===== Entries supplied

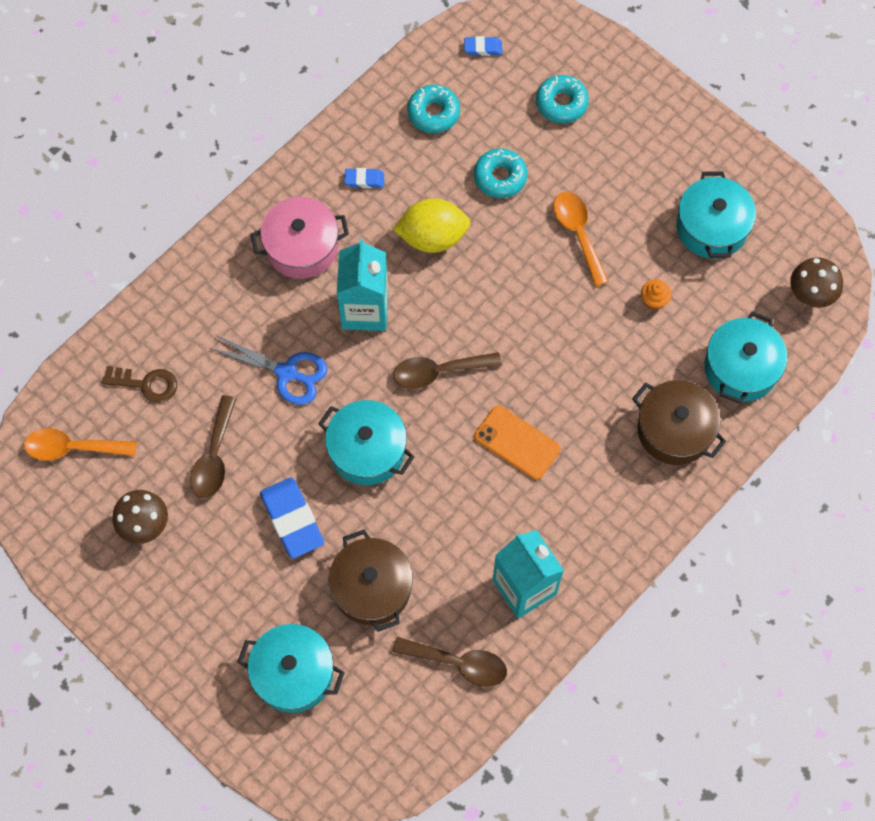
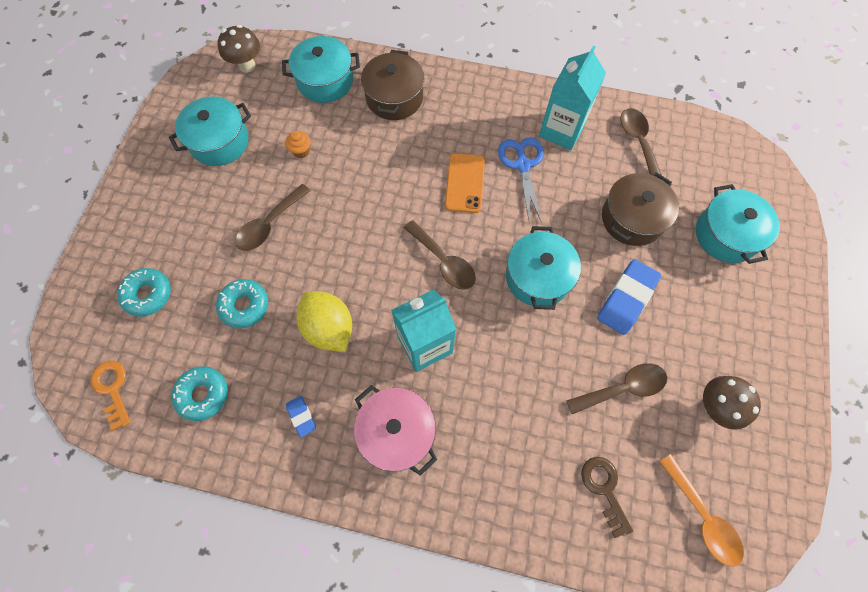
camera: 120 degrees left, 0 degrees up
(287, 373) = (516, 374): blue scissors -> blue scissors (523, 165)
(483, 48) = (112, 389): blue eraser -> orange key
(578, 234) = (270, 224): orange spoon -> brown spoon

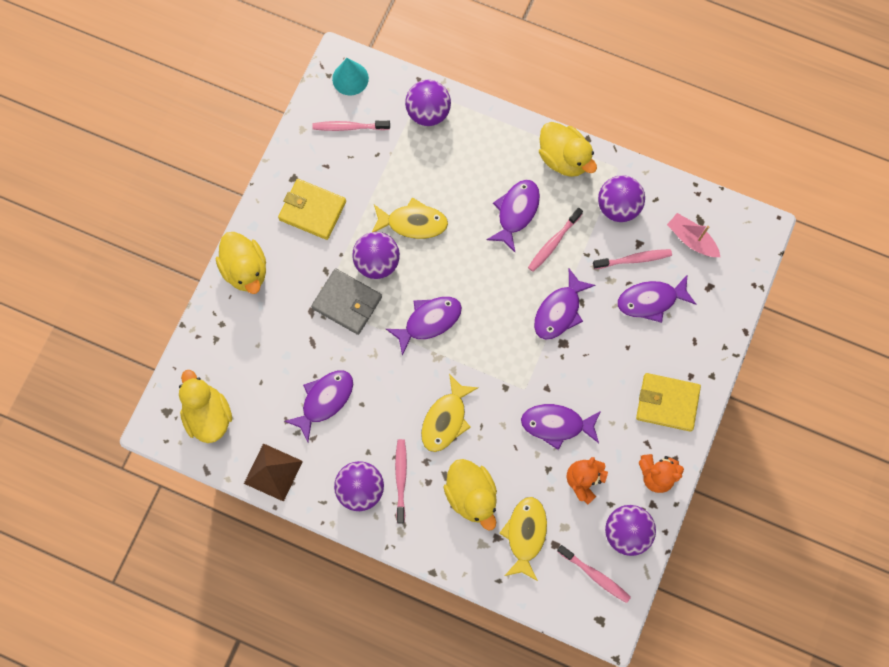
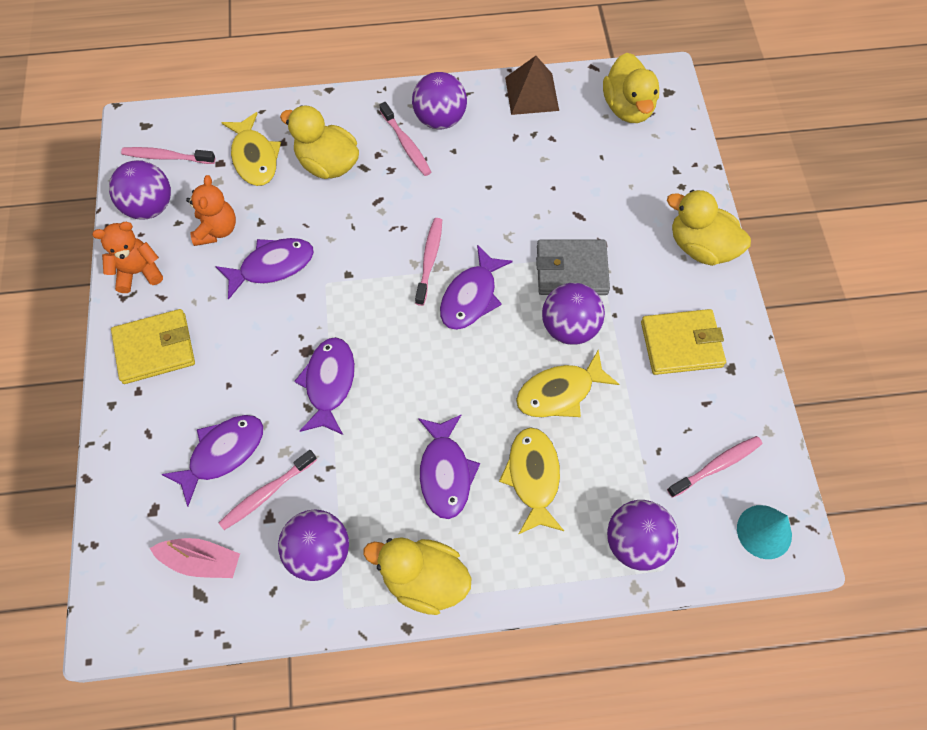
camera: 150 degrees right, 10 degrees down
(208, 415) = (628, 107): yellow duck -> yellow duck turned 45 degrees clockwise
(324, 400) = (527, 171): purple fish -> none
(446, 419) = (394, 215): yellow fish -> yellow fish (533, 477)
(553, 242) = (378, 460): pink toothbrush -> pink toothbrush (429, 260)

==========
===== Entries supplied

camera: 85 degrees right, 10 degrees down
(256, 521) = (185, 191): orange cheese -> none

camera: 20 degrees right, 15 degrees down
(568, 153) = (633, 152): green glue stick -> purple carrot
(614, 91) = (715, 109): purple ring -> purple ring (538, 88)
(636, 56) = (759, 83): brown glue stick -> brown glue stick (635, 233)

==========
===== Entries supplied

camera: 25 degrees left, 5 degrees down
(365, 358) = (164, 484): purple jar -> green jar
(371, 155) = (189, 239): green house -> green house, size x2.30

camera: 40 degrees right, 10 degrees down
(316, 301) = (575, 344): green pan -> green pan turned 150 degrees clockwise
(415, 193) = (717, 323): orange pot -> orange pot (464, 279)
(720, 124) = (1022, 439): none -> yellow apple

==========

Each line above from the one with "(256, 521) = (185, 191): orange" up to and including the one with "(636, 56) = (759, 83): brown" must be set down exactly, and no line outside that span may appear.

# Written answer
(256, 521) = (185, 191): orange cheese -> none

camera: 20 degrees right, 15 degrees down
(568, 153) = (633, 152): green glue stick -> purple carrot
(614, 91) = (715, 109): purple ring -> purple ring (538, 88)
(636, 56) = (759, 83): brown glue stick -> brown glue stick (635, 233)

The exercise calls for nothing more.